[Stored entries]

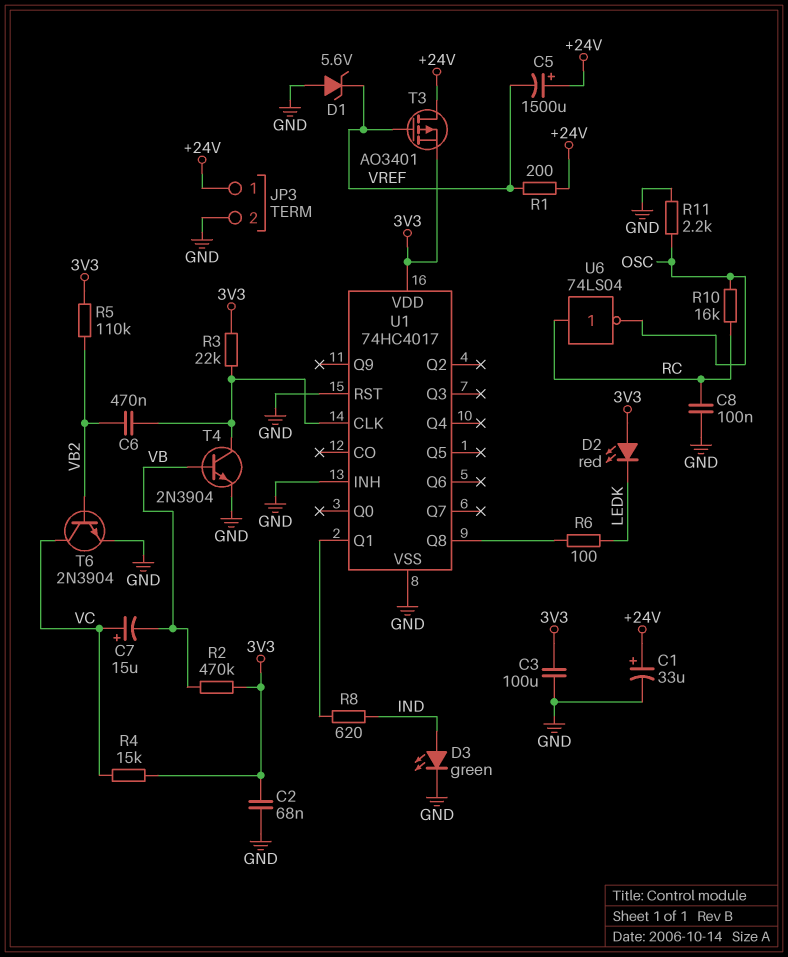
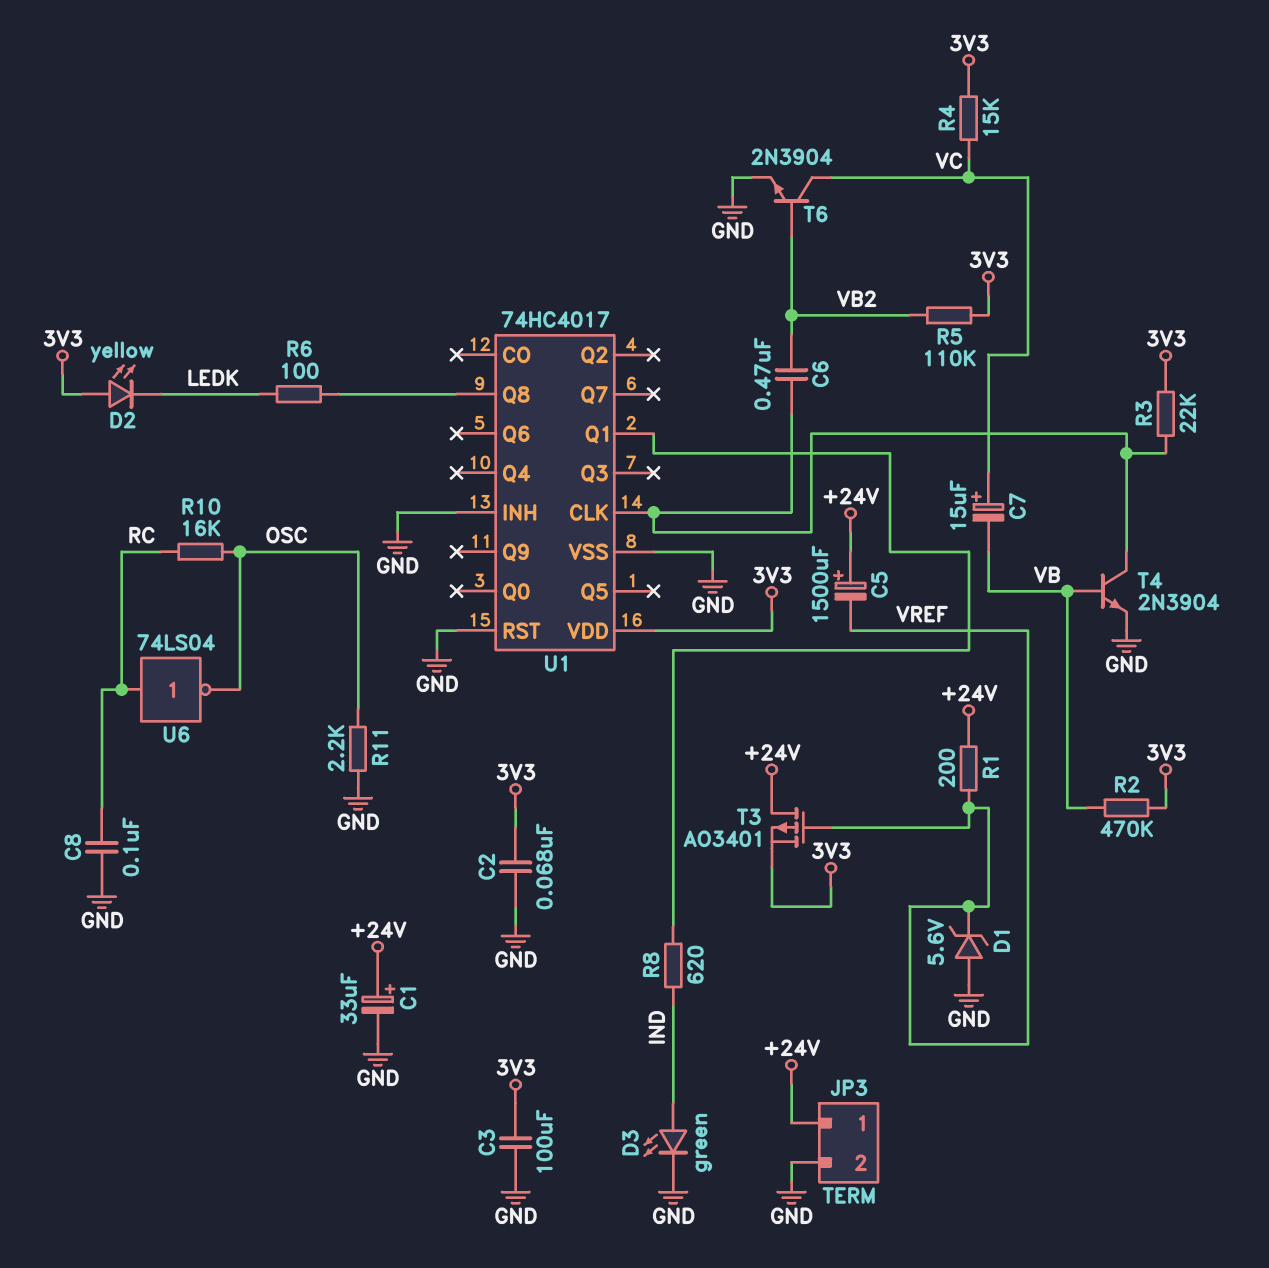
D2: LED red (A 3V3, K LEDK) -> LED yellow (A 3V3, K LEDK)

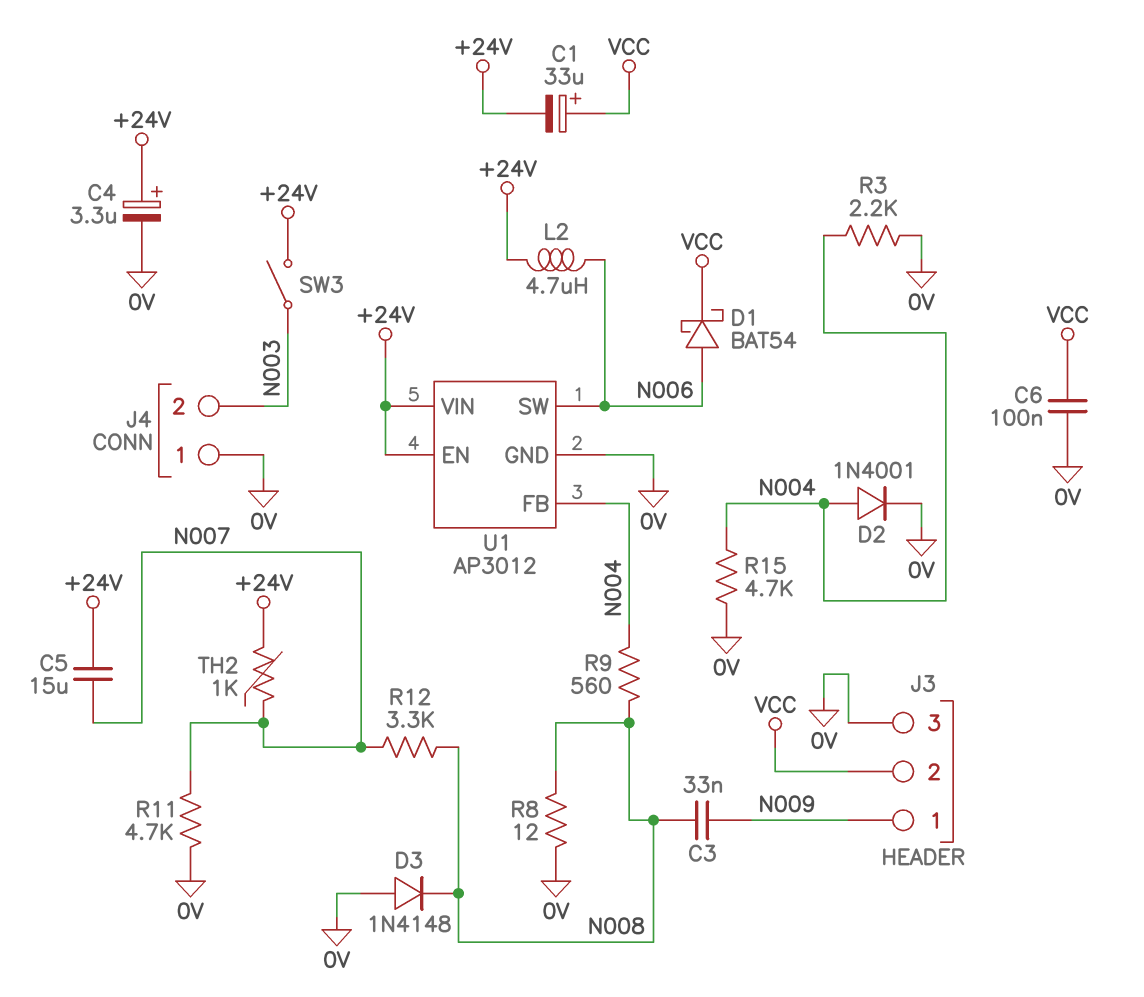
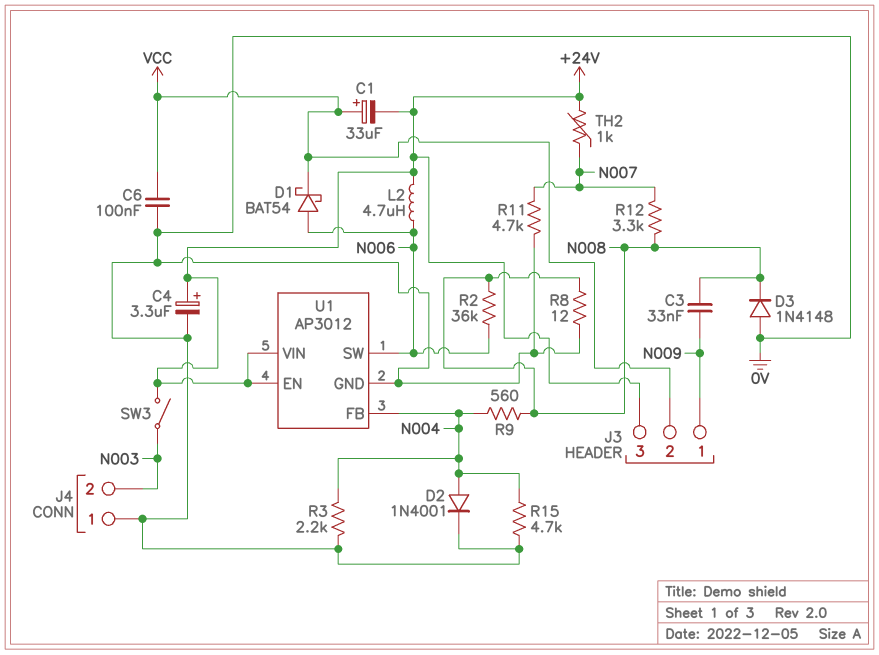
C5: 15uF (+24V, N007) -> none
J3 pin 3: 0V -> +24V
R2: none -> 36k (N006, N008)

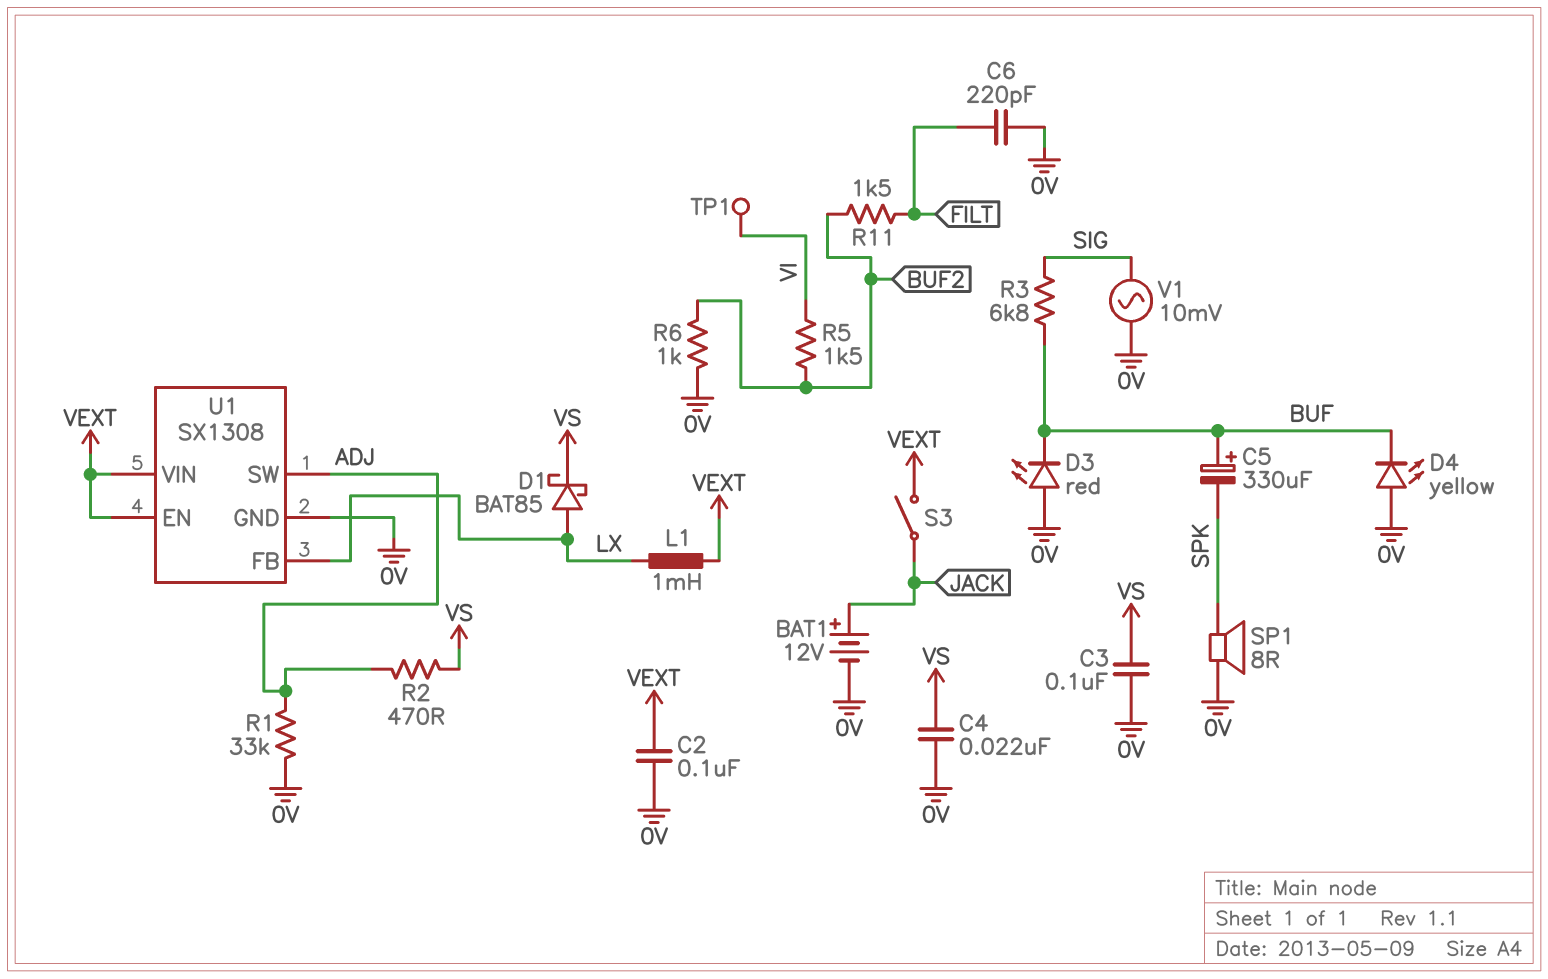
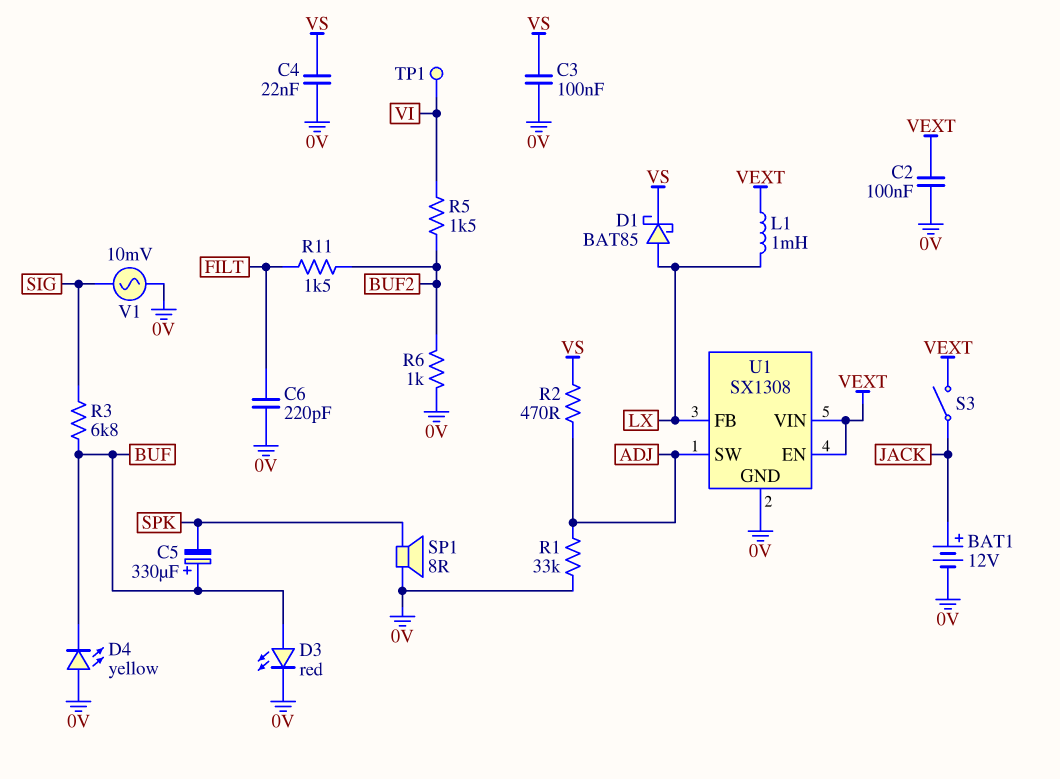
D3: LED red (A 0V, K BUF) -> LED red (A BUF, K 0V)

Exercise objective:
Each line from the one holding "J3 pin 3: 0V -> +24V" through the last line of the records above must be duplicated exactly, and pictures must not be.

Output below:
J3 pin 3: 0V -> +24V
R2: none -> 36k (N006, N008)

D3: LED red (A 0V, K BUF) -> LED red (A BUF, K 0V)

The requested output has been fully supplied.